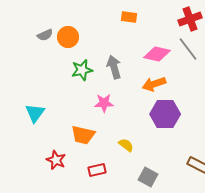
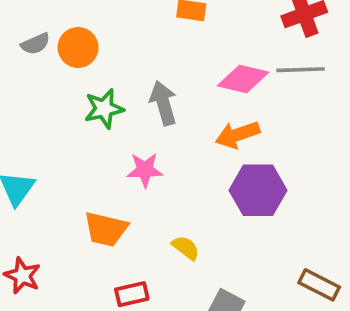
gray line: (188, 49) -> (301, 70), turned -55
red star: (56, 160) -> (22, 276), moved

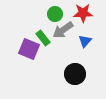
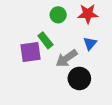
gray arrow: (63, 30) -> (67, 58), moved
purple square: (29, 49) -> (31, 52), turned -30

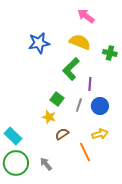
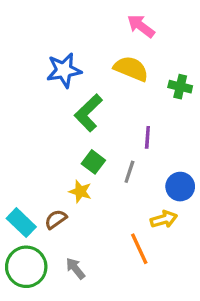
green L-shape: (71, 69) -> (88, 113), moved
blue circle: (100, 106) -> (180, 187), moved
brown semicircle: (62, 134) -> (56, 219), moved

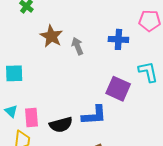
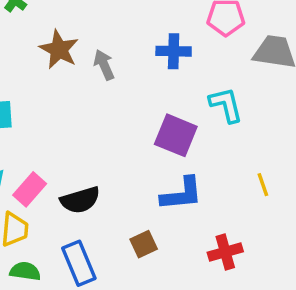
blue L-shape: (94, 115) -> (182, 194), moved
pink rectangle: (31, 117) -> (30, 189), turned 48

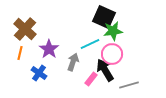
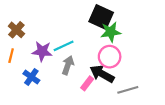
brown cross: (25, 29) -> (16, 30), size x0.7
cyan line: (90, 44) -> (64, 46), moved
purple star: (49, 49) -> (42, 51), turned -30
black arrow: (105, 70) -> (102, 74), turned -30

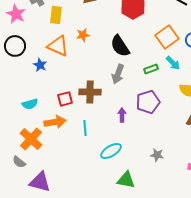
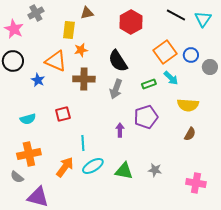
yellow rectangle: (56, 15) -> (69, 30), moved
brown cross: (90, 92) -> (84, 79), moved
orange arrow: (55, 122) -> (65, 167), moved, turned -45
orange cross: (31, 139) -> (29, 154), turned 35
cyan ellipse: (111, 151) -> (93, 166), moved
green triangle: (126, 180) -> (124, 171), moved

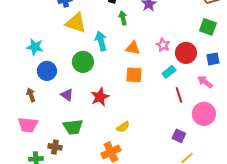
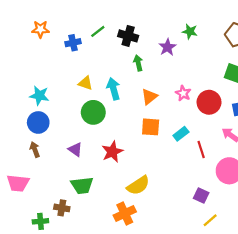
yellow triangle: (76, 23) -> (85, 83), moved, size x0.6
orange triangle: (133, 48) -> (149, 97), turned -49
blue circle: (47, 71) -> (38, 122), moved
cyan rectangle: (169, 72) -> (181, 134), moved
pink trapezoid: (28, 125) -> (18, 183), moved
yellow semicircle: (123, 127) -> (138, 185), size x1.5

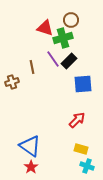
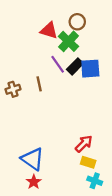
green cross: (63, 38) -> (69, 41), turned -30
brown line: (32, 67) -> (39, 84), moved
blue square: (83, 84) -> (90, 69), moved
red arrow: (77, 120) -> (84, 144), moved

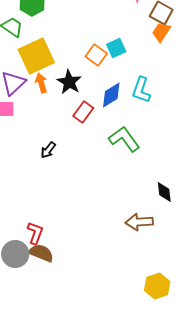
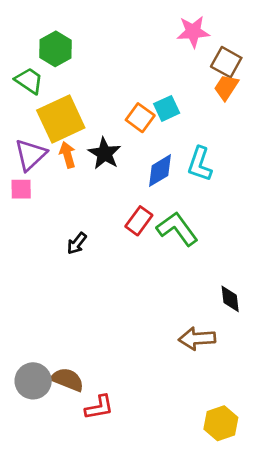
red rectangle: (83, 112) -> (139, 221), moved
red L-shape: (35, 233) -> (99, 407), moved, turned 60

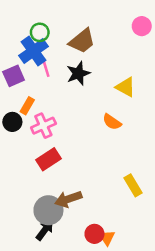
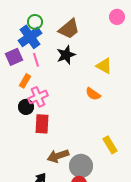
pink line: (46, 68) -> (36, 60), moved
black circle: (12, 122) -> (26, 107), moved
red rectangle: (48, 159) -> (42, 124), turned -54
gray circle: (48, 210) -> (81, 166), moved

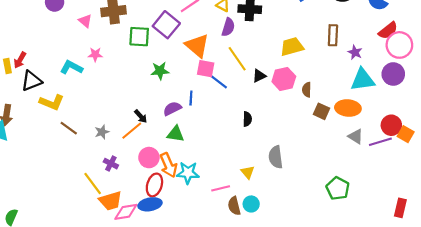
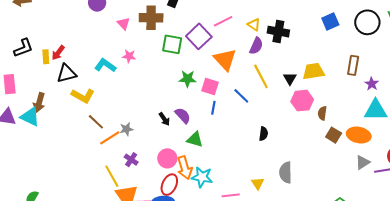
pink square: (206, 69) -> (210, 86), moved
black triangle: (259, 76) -> (290, 79), moved, turned -40
purple semicircle: (172, 109) -> (183, 115), moved, turned 66
orange line: (132, 131) -> (110, 138), moved
gray triangle: (356, 136) -> (363, 162), turned 49

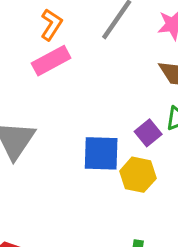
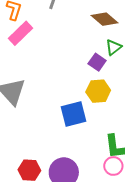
blue square: (101, 153) -> (74, 114), moved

============================================================

→ Task item
Show every line of the listing in which the string "triangle" can be found.

→ Exercise answer
green triangle: (126, 180) -> (124, 171), moved
yellow triangle: (76, 23) -> (85, 83), moved, size x0.6
orange triangle: (133, 48) -> (149, 97), turned -49
black triangle: (259, 76) -> (290, 79), moved, turned -40
gray triangle: (356, 136) -> (363, 162), turned 49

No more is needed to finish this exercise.